RAW DATA →
************

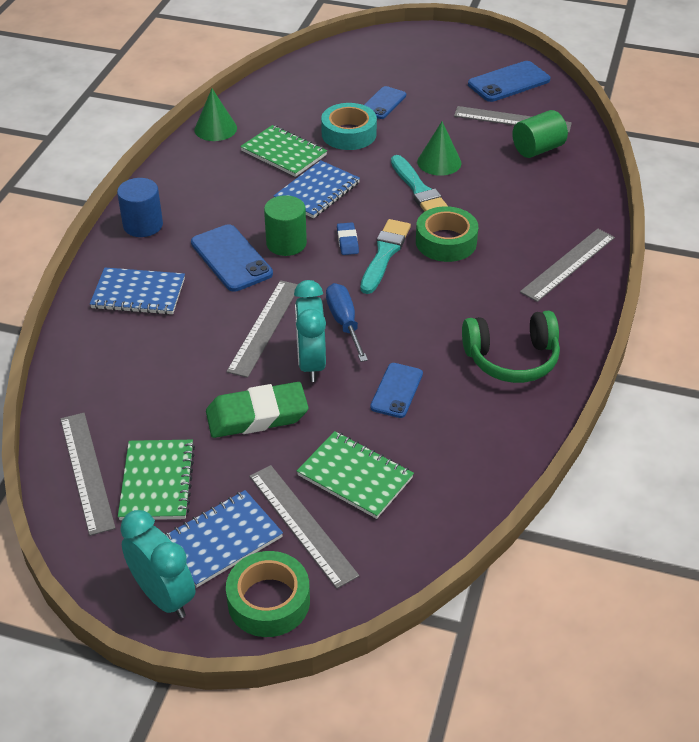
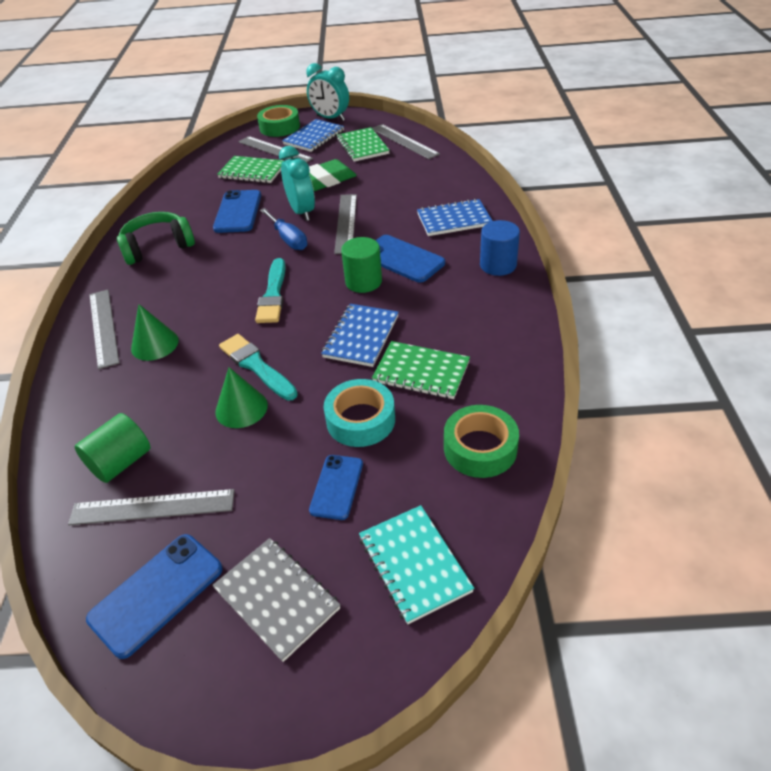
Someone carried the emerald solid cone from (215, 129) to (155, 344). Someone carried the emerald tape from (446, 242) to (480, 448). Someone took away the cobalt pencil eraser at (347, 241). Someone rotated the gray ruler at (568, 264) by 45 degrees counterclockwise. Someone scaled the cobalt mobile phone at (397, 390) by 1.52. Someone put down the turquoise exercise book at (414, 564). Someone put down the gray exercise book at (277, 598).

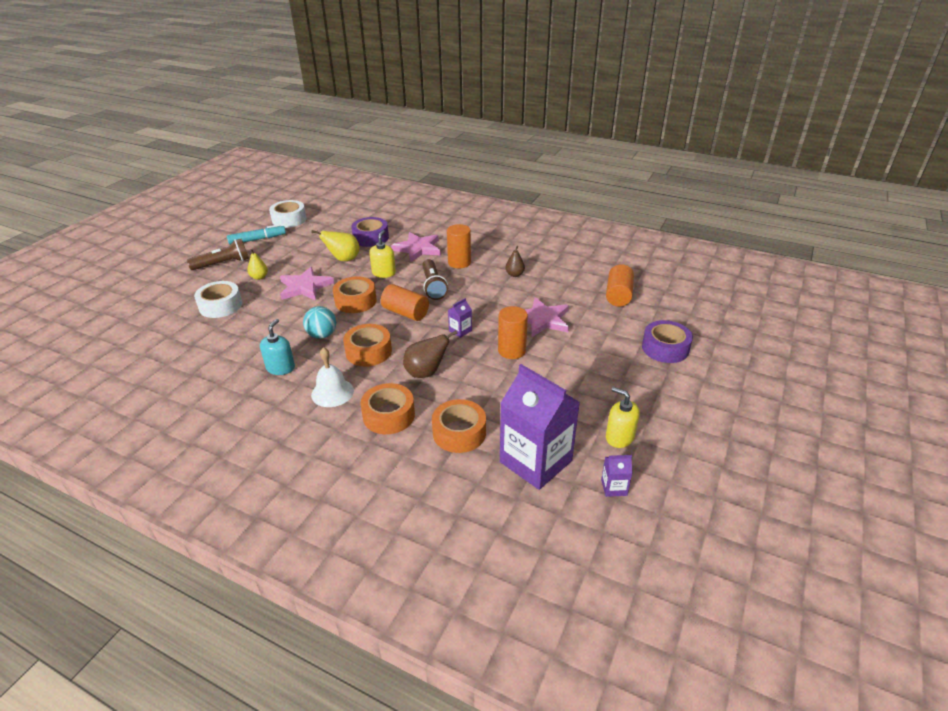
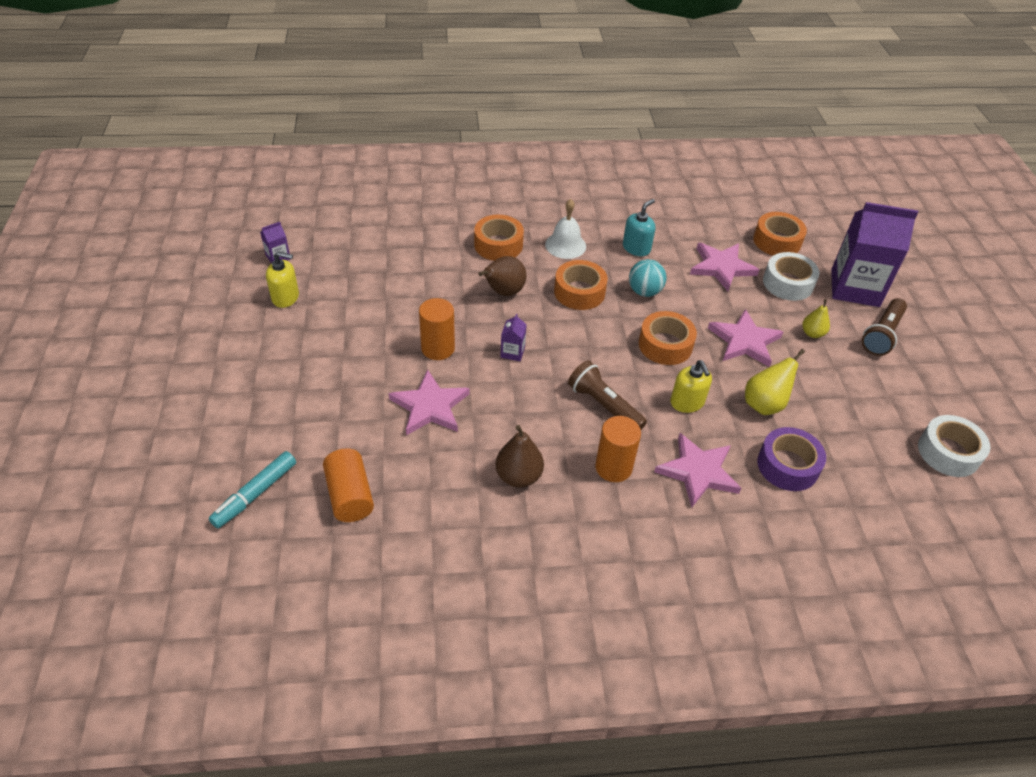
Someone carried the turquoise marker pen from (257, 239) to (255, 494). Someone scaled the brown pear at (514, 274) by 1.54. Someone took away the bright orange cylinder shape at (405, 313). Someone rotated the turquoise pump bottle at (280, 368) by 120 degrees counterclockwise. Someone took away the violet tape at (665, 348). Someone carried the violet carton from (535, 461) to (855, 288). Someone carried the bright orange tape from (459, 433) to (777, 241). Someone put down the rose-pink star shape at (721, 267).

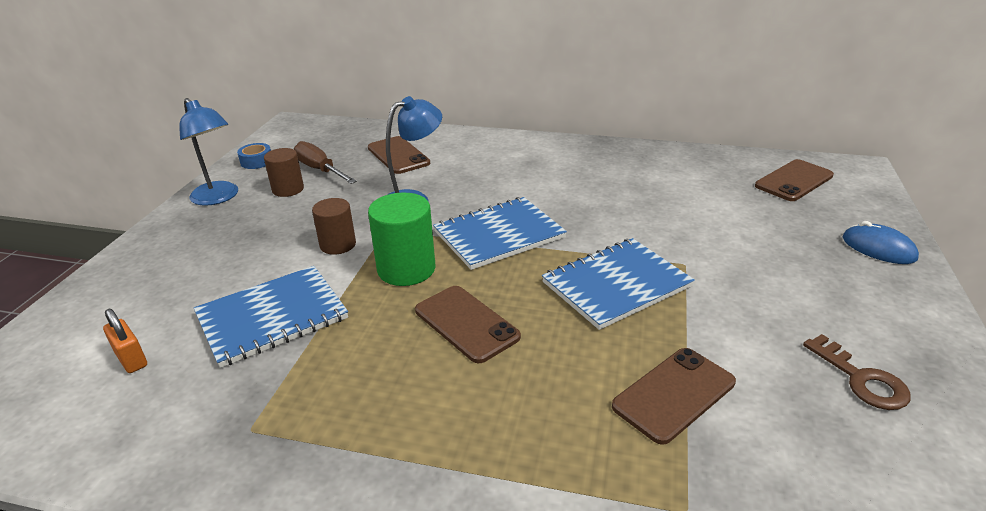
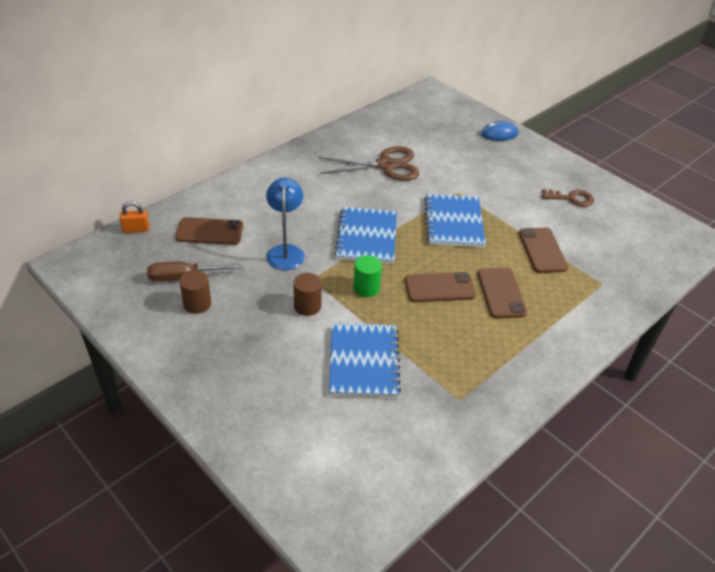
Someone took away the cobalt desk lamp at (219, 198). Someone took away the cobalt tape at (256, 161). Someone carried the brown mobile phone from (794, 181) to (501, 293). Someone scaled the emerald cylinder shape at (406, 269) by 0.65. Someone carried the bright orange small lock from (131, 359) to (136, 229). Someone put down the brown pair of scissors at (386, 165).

************

YOUR GOAL →
For this exercise, transcribe the data above line by line, exactly, with pictures omitted.

OUTPUT →
Someone carried the emerald solid cone from (215, 129) to (155, 344). Someone carried the emerald tape from (446, 242) to (480, 448). Someone took away the cobalt pencil eraser at (347, 241). Someone rotated the gray ruler at (568, 264) by 45 degrees counterclockwise. Someone scaled the cobalt mobile phone at (397, 390) by 1.52. Someone put down the turquoise exercise book at (414, 564). Someone put down the gray exercise book at (277, 598).

Someone carried the turquoise marker pen from (257, 239) to (255, 494). Someone scaled the brown pear at (514, 274) by 1.54. Someone took away the bright orange cylinder shape at (405, 313). Someone rotated the turquoise pump bottle at (280, 368) by 120 degrees counterclockwise. Someone took away the violet tape at (665, 348). Someone carried the violet carton from (535, 461) to (855, 288). Someone carried the bright orange tape from (459, 433) to (777, 241). Someone put down the rose-pink star shape at (721, 267).

Someone took away the cobalt desk lamp at (219, 198). Someone took away the cobalt tape at (256, 161). Someone carried the brown mobile phone from (794, 181) to (501, 293). Someone scaled the emerald cylinder shape at (406, 269) by 0.65. Someone carried the bright orange small lock from (131, 359) to (136, 229). Someone put down the brown pair of scissors at (386, 165).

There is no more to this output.